**Task instructions**
Scan the data below and pick out the lines containing the word "brown".

(Items from a data source)

════

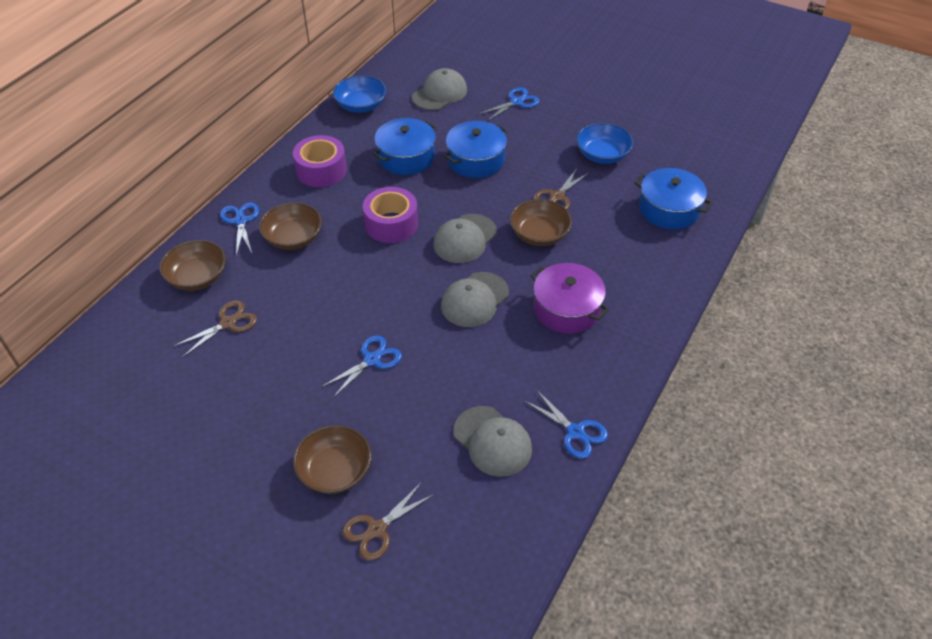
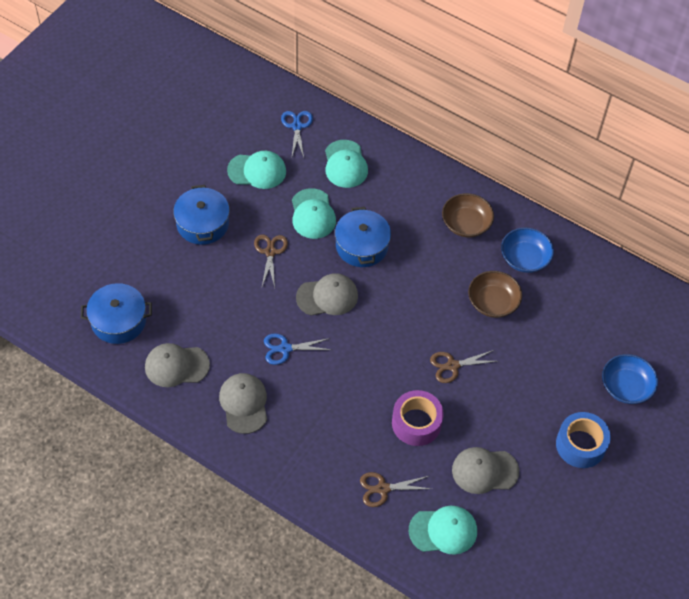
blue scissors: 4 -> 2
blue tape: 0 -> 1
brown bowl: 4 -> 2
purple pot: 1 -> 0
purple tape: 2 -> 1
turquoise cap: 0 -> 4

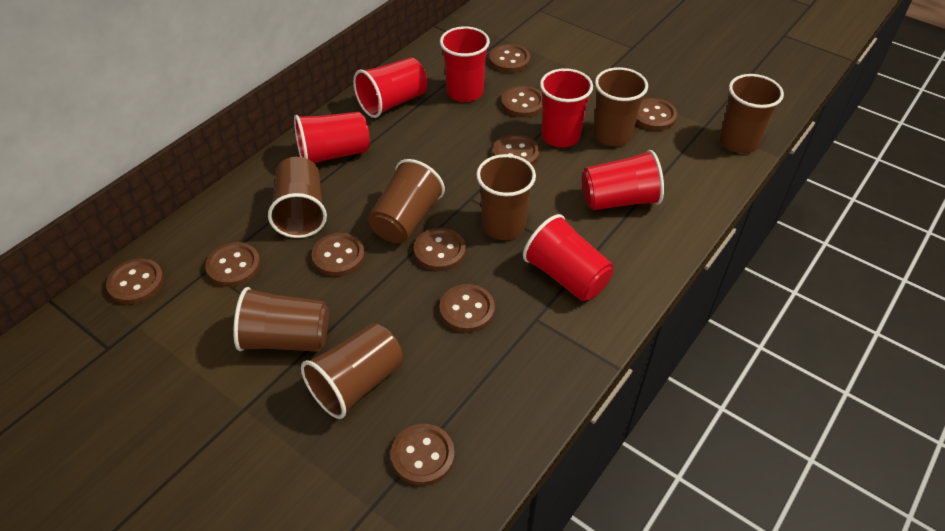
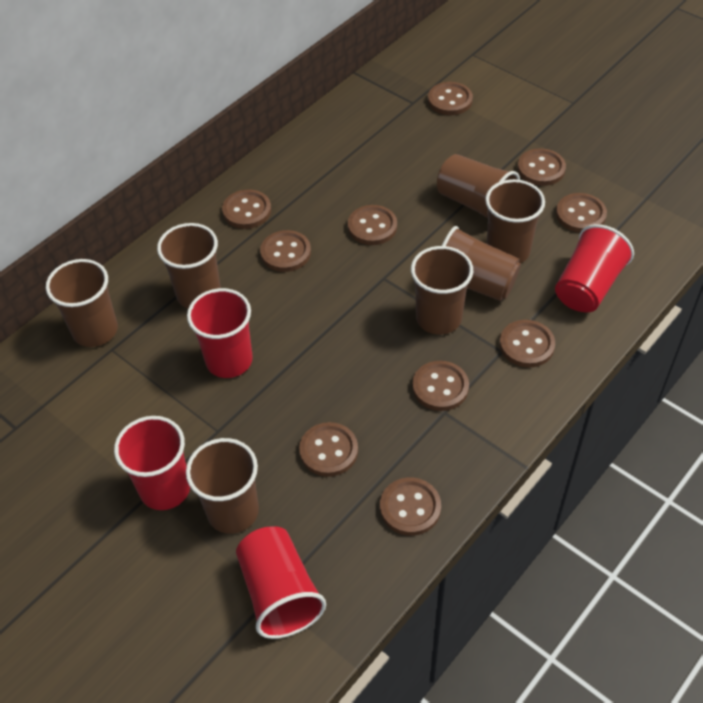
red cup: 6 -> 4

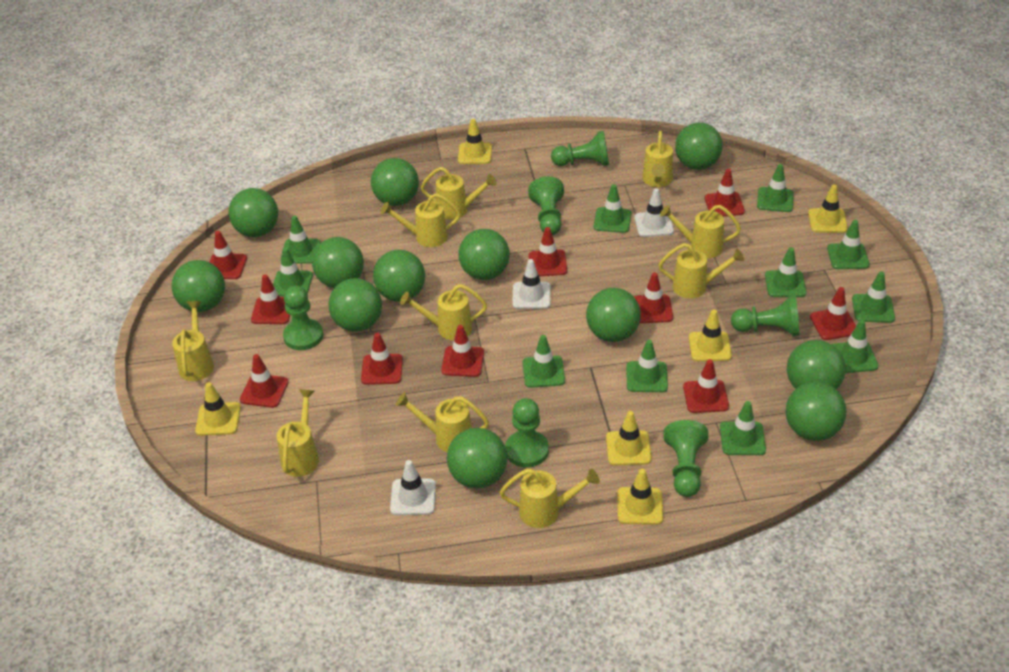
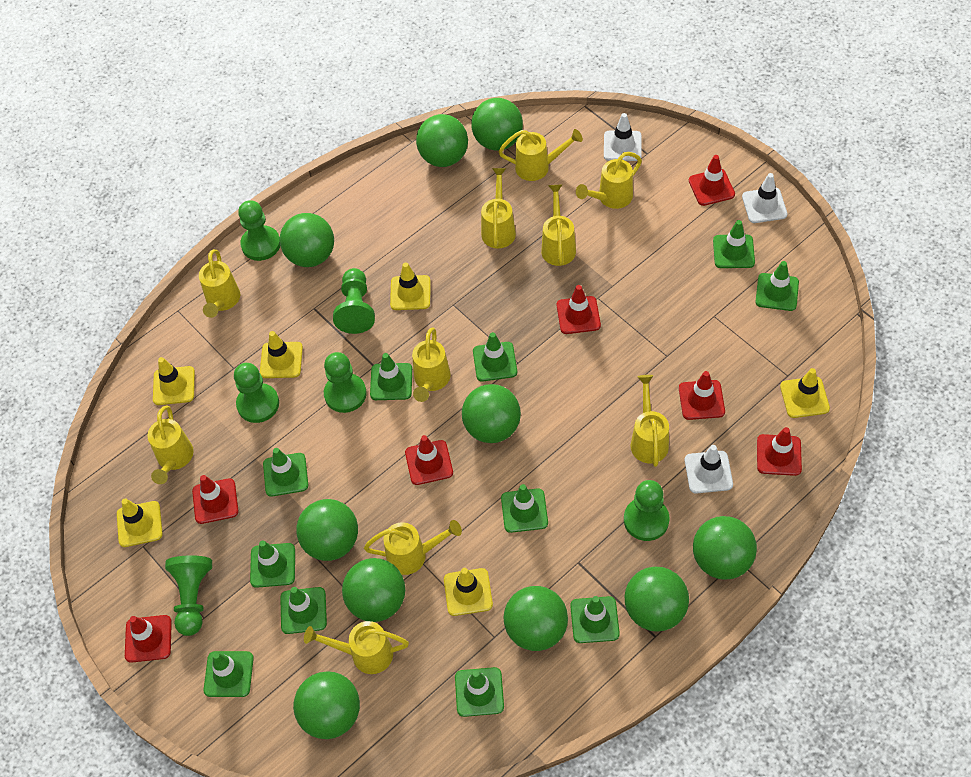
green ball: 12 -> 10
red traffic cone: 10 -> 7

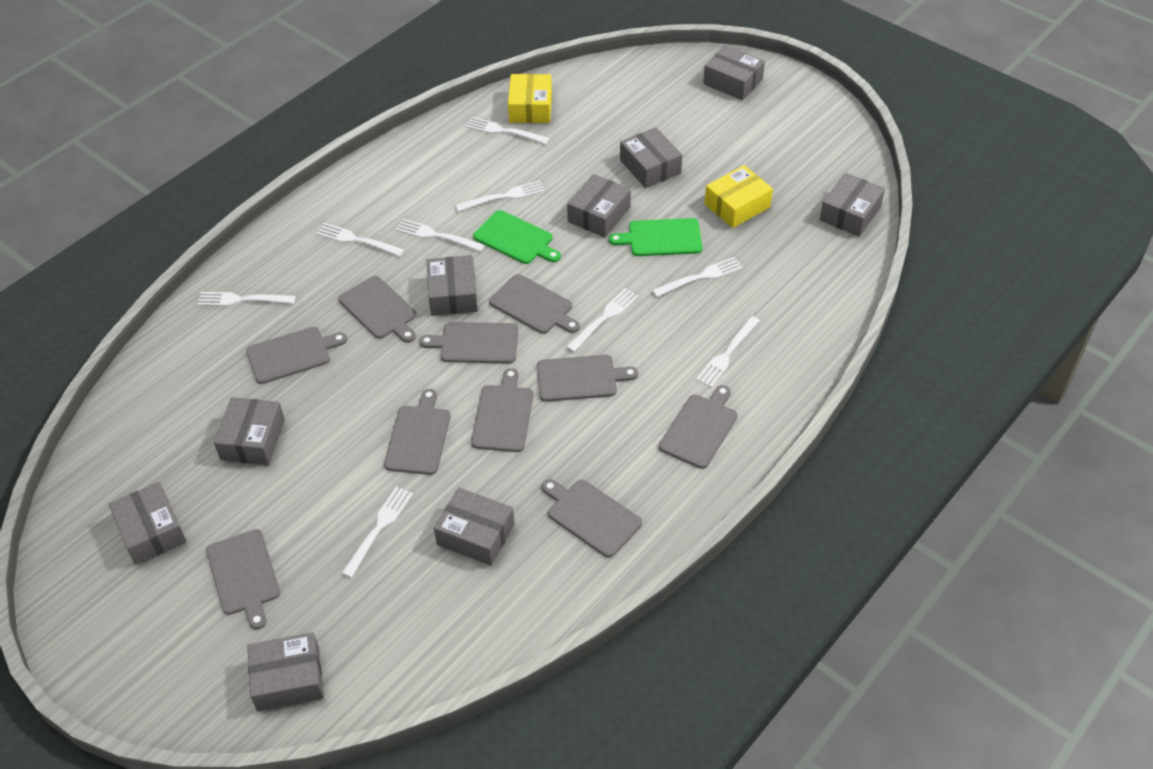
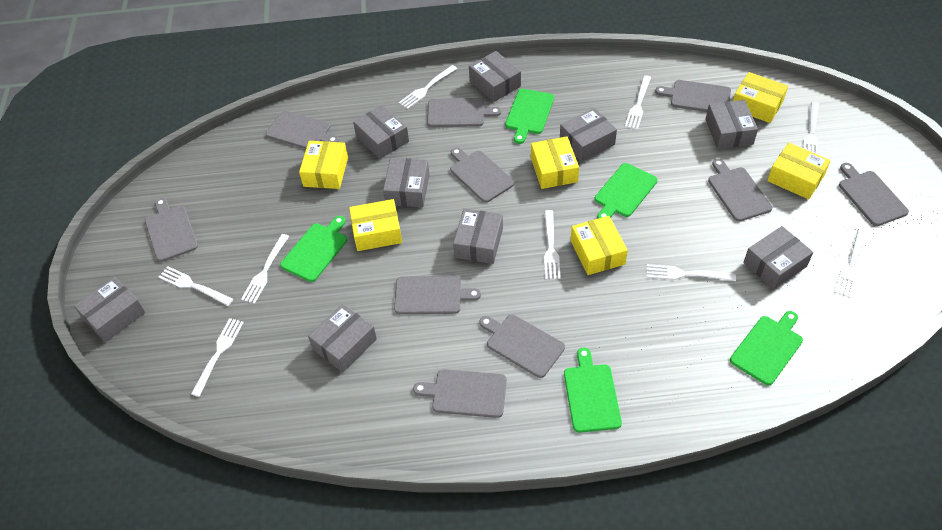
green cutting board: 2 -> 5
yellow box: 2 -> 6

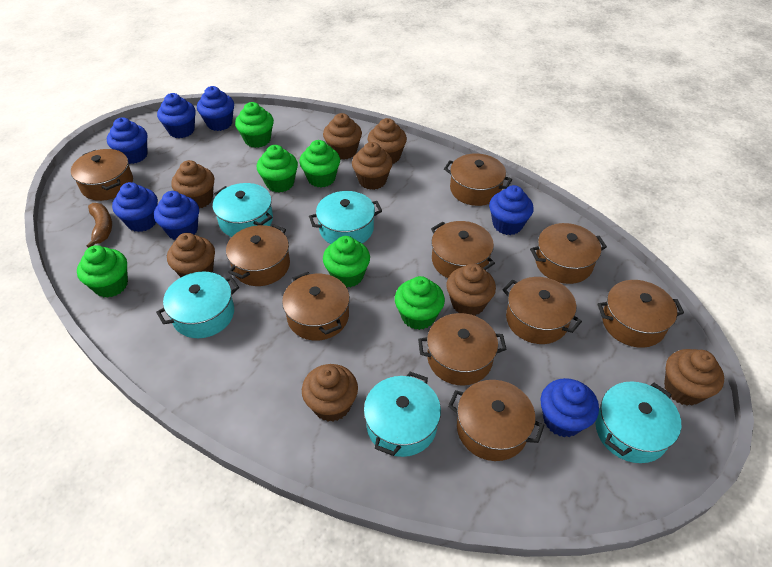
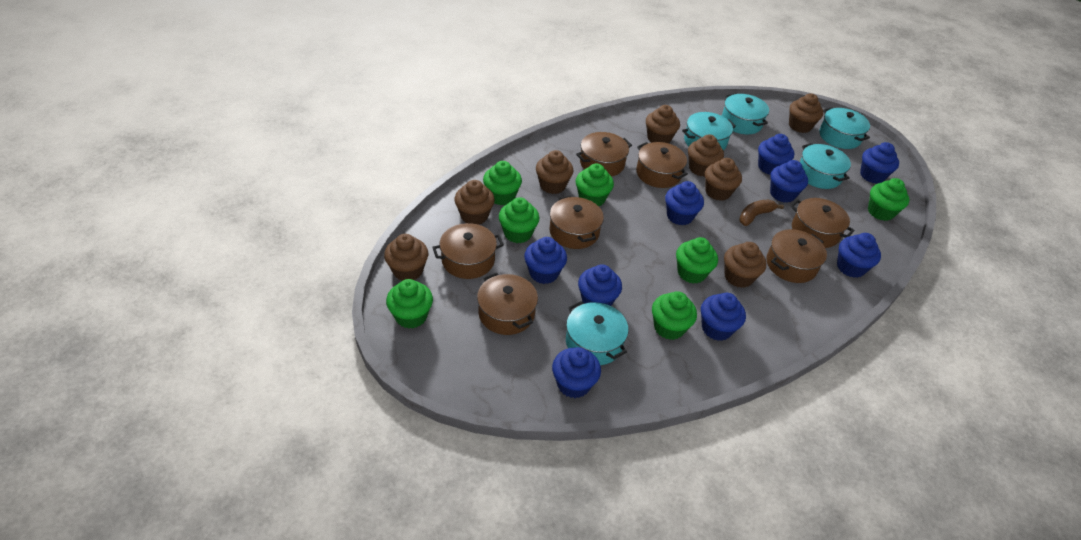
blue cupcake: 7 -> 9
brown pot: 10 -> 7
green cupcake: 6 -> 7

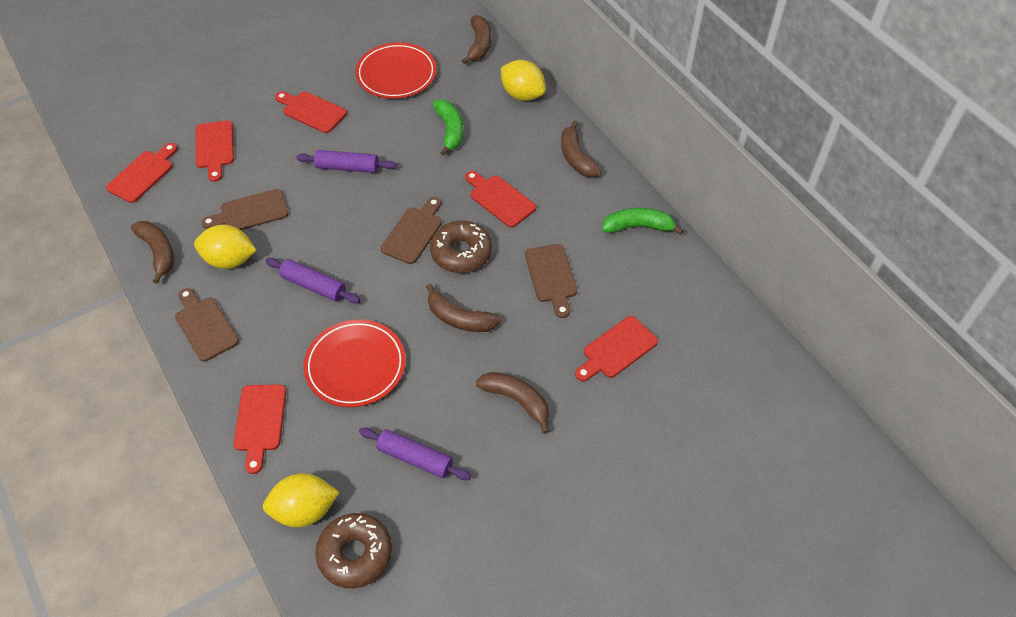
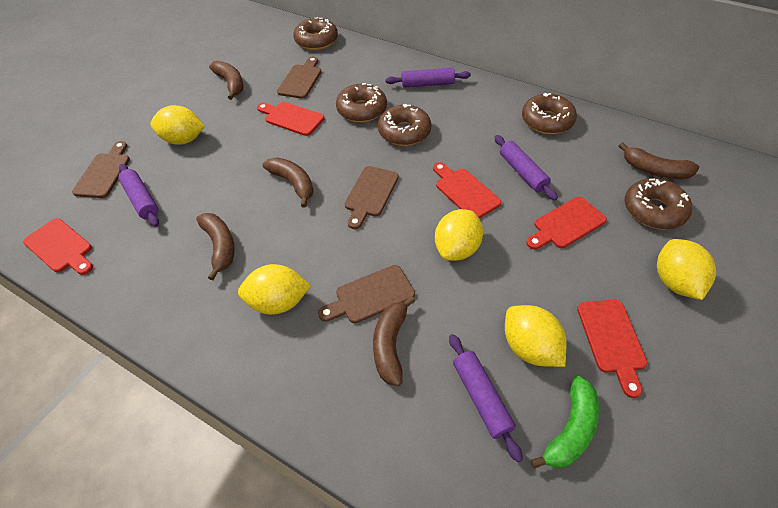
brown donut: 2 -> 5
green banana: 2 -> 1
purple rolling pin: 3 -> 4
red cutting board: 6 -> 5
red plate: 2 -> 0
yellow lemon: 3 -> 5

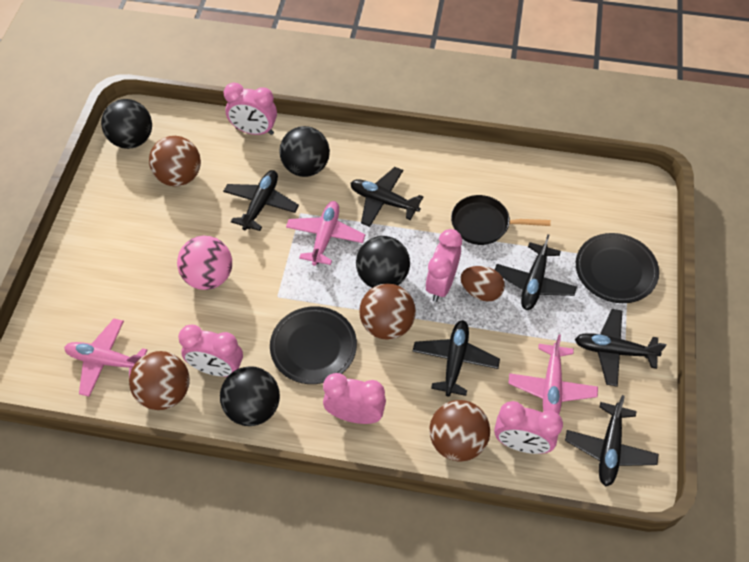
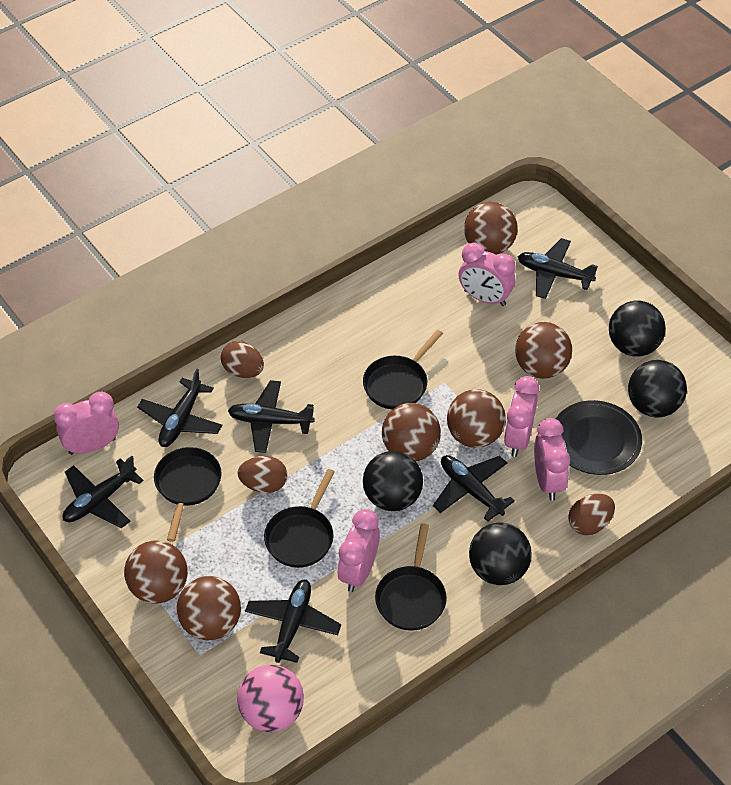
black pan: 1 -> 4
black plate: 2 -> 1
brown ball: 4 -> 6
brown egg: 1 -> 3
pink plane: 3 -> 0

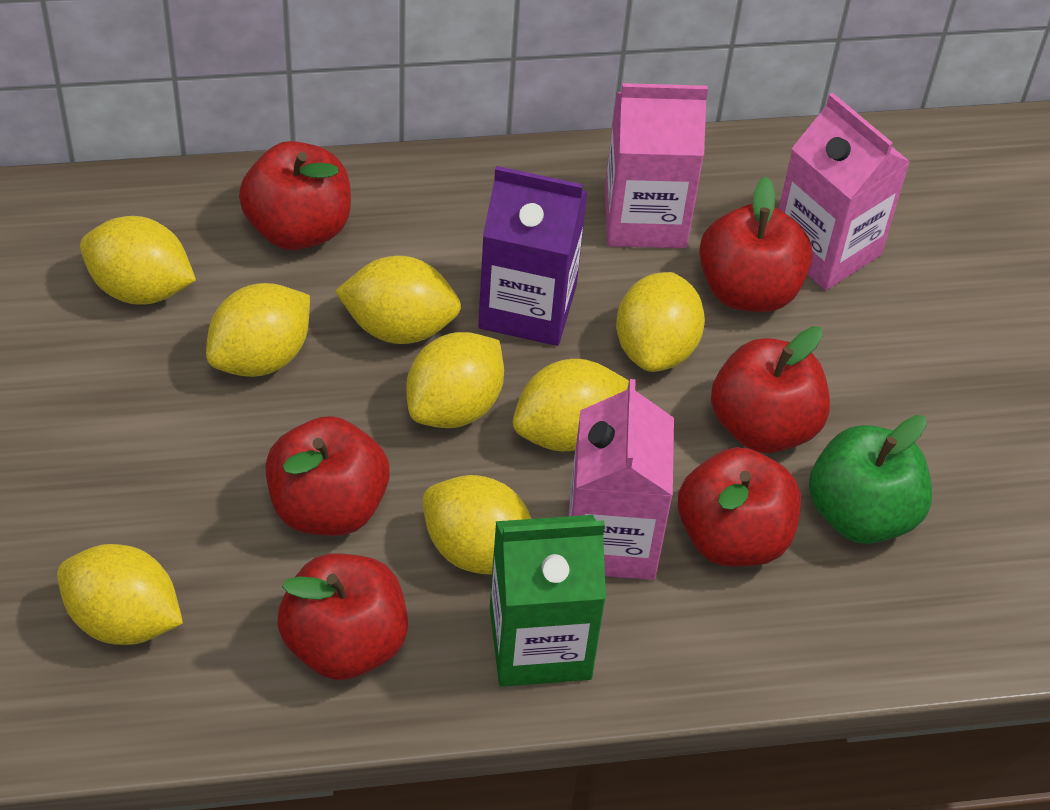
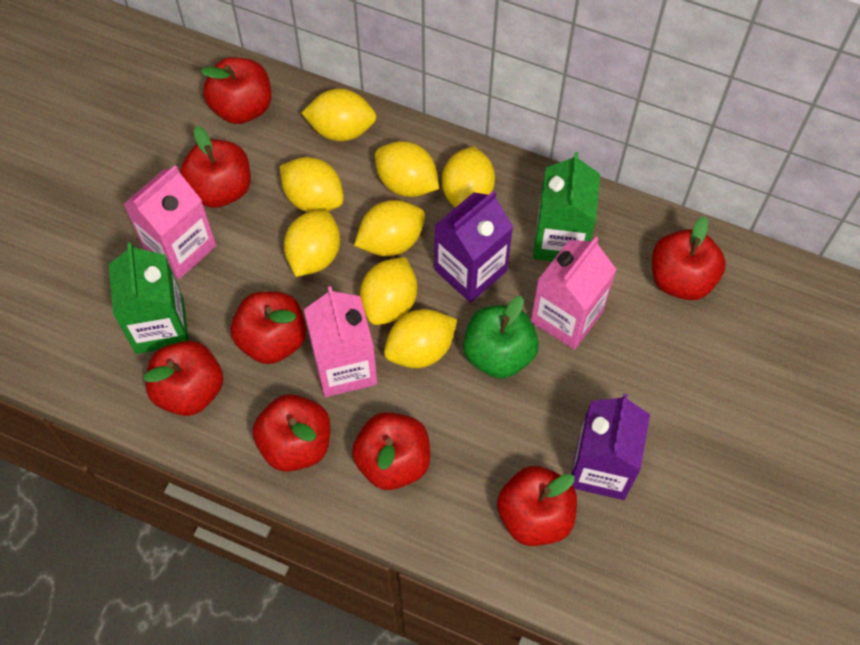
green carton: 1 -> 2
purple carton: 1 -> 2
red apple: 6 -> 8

════

**Solution for this task**
brown bowl: 4 -> 2
brown pot: 10 -> 7
brown donut: 2 -> 5
brown ball: 4 -> 6
brown egg: 1 -> 3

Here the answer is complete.